→ STORED DATA:
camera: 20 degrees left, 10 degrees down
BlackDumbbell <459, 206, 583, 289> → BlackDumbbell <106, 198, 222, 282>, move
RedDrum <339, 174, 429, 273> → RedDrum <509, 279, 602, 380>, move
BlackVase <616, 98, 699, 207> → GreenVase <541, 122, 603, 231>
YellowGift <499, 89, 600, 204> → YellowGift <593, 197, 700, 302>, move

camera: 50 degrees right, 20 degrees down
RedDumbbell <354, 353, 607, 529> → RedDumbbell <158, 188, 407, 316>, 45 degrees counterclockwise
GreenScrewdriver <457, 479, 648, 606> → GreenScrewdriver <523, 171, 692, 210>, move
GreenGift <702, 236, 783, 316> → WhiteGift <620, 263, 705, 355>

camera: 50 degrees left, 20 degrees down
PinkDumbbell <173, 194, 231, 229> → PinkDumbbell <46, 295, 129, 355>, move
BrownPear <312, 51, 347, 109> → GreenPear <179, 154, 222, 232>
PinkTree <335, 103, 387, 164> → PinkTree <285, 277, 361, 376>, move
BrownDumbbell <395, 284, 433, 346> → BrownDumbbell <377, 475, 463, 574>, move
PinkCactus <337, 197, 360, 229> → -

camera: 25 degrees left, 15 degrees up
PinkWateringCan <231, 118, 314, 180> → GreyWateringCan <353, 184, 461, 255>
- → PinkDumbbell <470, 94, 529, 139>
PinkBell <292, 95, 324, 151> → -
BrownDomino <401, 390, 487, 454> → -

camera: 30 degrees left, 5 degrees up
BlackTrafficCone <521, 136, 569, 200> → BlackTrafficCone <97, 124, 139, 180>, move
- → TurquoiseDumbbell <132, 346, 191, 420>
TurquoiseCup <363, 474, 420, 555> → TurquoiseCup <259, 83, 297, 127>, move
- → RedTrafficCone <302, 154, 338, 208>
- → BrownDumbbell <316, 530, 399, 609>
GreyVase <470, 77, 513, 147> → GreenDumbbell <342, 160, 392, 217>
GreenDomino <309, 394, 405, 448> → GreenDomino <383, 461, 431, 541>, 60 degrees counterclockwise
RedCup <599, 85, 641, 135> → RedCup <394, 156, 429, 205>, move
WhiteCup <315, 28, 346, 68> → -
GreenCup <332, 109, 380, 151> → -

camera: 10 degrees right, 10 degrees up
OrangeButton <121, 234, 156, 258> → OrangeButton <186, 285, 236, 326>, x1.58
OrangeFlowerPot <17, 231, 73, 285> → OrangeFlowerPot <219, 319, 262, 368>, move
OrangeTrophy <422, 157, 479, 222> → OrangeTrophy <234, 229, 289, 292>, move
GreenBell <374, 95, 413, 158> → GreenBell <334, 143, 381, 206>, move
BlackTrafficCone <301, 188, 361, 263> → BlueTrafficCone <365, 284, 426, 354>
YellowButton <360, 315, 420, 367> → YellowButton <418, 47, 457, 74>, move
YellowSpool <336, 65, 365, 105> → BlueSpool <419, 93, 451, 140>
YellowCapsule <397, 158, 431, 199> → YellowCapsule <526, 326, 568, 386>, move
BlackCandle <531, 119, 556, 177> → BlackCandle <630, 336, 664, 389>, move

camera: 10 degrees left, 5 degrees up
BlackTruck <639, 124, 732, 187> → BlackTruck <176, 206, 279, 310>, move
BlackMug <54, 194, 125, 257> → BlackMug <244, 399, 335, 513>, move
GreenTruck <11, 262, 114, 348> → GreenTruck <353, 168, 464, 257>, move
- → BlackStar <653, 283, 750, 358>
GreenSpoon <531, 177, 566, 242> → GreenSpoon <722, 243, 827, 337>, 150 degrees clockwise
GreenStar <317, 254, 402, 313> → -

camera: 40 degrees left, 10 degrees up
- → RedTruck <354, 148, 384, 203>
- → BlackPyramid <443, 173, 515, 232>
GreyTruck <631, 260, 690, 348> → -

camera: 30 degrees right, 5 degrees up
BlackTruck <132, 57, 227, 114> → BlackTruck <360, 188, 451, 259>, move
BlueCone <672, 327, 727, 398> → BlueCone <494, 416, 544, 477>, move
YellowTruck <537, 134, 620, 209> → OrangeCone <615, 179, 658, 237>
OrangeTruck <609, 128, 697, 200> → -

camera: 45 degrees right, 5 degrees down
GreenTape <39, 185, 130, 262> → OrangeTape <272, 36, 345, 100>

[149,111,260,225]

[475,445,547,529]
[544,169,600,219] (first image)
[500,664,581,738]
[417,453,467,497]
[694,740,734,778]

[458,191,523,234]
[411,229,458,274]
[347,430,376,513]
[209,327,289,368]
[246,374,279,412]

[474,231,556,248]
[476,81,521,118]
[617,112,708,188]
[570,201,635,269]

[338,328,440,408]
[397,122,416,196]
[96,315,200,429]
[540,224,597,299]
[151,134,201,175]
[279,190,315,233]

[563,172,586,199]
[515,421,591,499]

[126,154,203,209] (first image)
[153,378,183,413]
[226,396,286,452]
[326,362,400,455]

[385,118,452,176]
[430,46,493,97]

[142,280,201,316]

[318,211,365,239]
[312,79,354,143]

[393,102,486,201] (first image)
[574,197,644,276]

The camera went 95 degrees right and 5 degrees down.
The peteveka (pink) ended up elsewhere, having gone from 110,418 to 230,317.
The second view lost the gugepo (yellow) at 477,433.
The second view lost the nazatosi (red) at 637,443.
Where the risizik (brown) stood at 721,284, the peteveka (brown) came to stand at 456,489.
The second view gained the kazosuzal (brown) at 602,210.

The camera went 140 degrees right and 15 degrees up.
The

→ TASK GOAL: The response is the exact set of lines from the one holding "The peteveka (pink)" through the last line of the material.

→ SOLUTION FOR THIS TASK:
The peteveka (pink) ended up elsewhere, having gone from 110,418 to 230,317.
The second view lost the gugepo (yellow) at 477,433.
The second view lost the nazatosi (red) at 637,443.
Where the risizik (brown) stood at 721,284, the peteveka (brown) came to stand at 456,489.
The second view gained the kazosuzal (brown) at 602,210.

The camera went 140 degrees right and 15 degrees up.
The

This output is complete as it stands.